- Problem description:
Within the material below, transcribe exactly the lines from the one holding "grey plate B1" through the one holding "purple plate C3:C5", keeping both ends and skipping the rest.

- Dataset extract:
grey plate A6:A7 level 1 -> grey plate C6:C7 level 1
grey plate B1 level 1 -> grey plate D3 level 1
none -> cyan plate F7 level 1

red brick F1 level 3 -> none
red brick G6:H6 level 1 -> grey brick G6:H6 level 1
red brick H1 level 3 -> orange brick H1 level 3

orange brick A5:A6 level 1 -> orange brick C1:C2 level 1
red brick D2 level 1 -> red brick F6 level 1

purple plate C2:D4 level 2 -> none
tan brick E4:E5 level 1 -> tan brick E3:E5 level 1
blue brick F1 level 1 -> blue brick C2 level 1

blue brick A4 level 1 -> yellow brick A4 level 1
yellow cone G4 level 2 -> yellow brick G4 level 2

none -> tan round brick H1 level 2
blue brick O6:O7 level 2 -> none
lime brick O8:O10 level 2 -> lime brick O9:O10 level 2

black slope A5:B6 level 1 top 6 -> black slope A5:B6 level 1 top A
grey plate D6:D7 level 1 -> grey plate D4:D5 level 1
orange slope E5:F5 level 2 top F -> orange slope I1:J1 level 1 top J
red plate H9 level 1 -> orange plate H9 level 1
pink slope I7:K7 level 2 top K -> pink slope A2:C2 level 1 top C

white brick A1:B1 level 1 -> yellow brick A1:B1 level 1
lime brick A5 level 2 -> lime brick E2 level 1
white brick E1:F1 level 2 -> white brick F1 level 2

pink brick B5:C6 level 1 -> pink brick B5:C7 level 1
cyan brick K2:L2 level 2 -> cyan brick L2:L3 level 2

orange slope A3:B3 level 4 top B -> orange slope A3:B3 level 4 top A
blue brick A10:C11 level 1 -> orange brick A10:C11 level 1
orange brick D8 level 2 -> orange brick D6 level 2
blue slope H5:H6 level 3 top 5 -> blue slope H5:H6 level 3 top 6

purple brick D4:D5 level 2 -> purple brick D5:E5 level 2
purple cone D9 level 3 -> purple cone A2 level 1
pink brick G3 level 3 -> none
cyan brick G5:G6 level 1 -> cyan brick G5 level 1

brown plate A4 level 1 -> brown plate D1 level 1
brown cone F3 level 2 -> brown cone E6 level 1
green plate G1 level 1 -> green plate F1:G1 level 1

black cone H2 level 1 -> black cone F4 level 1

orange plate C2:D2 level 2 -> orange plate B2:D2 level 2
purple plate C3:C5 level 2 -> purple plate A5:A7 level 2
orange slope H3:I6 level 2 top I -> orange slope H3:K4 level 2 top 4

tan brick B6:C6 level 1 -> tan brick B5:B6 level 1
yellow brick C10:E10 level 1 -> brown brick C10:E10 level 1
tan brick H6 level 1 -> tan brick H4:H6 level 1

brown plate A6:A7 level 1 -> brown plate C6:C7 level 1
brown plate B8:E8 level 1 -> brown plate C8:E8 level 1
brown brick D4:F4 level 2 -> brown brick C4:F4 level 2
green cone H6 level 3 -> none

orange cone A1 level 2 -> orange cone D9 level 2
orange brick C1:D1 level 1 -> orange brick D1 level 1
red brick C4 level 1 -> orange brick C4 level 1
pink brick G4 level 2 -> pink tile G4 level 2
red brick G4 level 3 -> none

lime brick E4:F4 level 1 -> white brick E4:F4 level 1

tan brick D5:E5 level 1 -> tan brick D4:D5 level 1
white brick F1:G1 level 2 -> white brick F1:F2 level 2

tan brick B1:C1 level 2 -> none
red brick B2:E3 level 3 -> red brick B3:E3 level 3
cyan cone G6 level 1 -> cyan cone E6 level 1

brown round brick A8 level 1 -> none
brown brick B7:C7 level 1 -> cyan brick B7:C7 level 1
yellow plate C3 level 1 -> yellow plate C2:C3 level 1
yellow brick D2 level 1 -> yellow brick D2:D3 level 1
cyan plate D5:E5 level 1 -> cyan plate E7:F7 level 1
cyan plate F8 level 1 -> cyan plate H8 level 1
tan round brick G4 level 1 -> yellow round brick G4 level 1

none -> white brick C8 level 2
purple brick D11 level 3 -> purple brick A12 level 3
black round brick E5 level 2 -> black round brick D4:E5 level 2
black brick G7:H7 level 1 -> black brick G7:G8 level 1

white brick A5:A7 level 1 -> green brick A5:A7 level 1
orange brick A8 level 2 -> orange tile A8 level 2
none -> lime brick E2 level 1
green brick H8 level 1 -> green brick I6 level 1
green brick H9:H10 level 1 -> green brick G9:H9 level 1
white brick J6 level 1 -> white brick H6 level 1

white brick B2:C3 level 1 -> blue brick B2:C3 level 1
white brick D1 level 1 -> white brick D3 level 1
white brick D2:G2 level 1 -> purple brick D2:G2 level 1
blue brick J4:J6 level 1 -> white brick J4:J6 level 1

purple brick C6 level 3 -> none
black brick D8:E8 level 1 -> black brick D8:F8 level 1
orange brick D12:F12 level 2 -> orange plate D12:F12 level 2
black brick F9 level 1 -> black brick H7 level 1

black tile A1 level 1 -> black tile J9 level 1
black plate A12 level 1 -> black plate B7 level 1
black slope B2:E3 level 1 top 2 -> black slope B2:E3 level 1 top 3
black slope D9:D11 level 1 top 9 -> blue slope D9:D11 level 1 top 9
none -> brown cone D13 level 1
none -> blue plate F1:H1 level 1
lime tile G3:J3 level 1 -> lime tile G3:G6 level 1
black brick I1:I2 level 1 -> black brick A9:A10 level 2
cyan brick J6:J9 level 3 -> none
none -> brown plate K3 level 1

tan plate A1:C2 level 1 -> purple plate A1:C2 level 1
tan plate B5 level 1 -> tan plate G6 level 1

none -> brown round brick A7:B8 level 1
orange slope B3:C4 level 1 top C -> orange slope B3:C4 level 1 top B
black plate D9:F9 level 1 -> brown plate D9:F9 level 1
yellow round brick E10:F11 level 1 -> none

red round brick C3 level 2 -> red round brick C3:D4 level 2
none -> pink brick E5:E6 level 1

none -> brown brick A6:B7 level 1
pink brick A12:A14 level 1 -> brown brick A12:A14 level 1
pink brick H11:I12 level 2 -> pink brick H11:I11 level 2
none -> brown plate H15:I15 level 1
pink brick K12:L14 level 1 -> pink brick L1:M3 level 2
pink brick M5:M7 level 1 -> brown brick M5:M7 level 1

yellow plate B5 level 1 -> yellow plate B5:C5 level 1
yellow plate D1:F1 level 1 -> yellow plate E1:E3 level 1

- Answer to the exercise:
grey plate B1 level 1 -> grey plate D3 level 1
none -> cyan plate F7 level 1

red brick F1 level 3 -> none
red brick G6:H6 level 1 -> grey brick G6:H6 level 1
red brick H1 level 3 -> orange brick H1 level 3

orange brick A5:A6 level 1 -> orange brick C1:C2 level 1
red brick D2 level 1 -> red brick F6 level 1

purple plate C2:D4 level 2 -> none
tan brick E4:E5 level 1 -> tan brick E3:E5 level 1
blue brick F1 level 1 -> blue brick C2 level 1

blue brick A4 level 1 -> yellow brick A4 level 1
yellow cone G4 level 2 -> yellow brick G4 level 2

none -> tan round brick H1 level 2
blue brick O6:O7 level 2 -> none
lime brick O8:O10 level 2 -> lime brick O9:O10 level 2

black slope A5:B6 level 1 top 6 -> black slope A5:B6 level 1 top A
grey plate D6:D7 level 1 -> grey plate D4:D5 level 1
orange slope E5:F5 level 2 top F -> orange slope I1:J1 level 1 top J
red plate H9 level 1 -> orange plate H9 level 1
pink slope I7:K7 level 2 top K -> pink slope A2:C2 level 1 top C

white brick A1:B1 level 1 -> yellow brick A1:B1 level 1
lime brick A5 level 2 -> lime brick E2 level 1
white brick E1:F1 level 2 -> white brick F1 level 2

pink brick B5:C6 level 1 -> pink brick B5:C7 level 1
cyan brick K2:L2 level 2 -> cyan brick L2:L3 level 2

orange slope A3:B3 level 4 top B -> orange slope A3:B3 level 4 top A
blue brick A10:C11 level 1 -> orange brick A10:C11 level 1
orange brick D8 level 2 -> orange brick D6 level 2
blue slope H5:H6 level 3 top 5 -> blue slope H5:H6 level 3 top 6

purple brick D4:D5 level 2 -> purple brick D5:E5 level 2
purple cone D9 level 3 -> purple cone A2 level 1
pink brick G3 level 3 -> none
cyan brick G5:G6 level 1 -> cyan brick G5 level 1

brown plate A4 level 1 -> brown plate D1 level 1
brown cone F3 level 2 -> brown cone E6 level 1
green plate G1 level 1 -> green plate F1:G1 level 1

black cone H2 level 1 -> black cone F4 level 1

orange plate C2:D2 level 2 -> orange plate B2:D2 level 2
purple plate C3:C5 level 2 -> purple plate A5:A7 level 2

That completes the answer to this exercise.